- Required work -
Return every line of the entries that includes the word "apple".

(Scene difference descriptions)
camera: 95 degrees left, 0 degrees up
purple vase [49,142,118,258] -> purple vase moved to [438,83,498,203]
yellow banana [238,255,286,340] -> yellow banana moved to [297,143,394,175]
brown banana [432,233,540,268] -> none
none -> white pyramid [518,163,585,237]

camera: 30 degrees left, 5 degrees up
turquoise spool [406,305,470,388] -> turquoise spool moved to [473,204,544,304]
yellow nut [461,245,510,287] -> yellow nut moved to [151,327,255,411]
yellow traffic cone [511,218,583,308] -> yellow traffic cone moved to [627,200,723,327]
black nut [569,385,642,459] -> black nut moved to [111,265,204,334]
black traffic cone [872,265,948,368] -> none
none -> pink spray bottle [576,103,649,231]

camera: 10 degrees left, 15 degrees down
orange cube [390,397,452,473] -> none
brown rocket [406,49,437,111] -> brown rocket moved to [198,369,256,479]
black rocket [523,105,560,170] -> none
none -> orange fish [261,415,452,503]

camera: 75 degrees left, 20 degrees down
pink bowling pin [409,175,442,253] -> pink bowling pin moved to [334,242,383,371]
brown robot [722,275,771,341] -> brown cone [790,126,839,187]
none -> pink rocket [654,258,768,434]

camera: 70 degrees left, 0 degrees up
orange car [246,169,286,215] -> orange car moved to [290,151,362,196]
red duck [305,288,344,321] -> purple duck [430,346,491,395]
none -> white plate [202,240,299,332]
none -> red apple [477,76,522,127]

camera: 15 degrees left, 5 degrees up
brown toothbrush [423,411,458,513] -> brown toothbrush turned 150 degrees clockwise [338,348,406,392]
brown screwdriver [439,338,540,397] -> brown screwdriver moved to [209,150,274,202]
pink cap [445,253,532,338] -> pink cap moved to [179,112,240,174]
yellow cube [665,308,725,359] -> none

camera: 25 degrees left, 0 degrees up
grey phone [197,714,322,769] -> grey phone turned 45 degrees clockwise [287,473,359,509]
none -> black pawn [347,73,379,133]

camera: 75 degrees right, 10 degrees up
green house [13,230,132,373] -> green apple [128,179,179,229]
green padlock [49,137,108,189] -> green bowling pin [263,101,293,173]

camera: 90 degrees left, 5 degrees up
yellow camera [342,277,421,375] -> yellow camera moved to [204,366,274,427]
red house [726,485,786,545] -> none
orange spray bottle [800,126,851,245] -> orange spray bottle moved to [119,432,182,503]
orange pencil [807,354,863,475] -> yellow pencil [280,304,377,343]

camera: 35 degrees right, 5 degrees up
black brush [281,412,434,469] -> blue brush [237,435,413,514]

- Result of the task -
none -> red apple [477,76,522,127]
green house [13,230,132,373] -> green apple [128,179,179,229]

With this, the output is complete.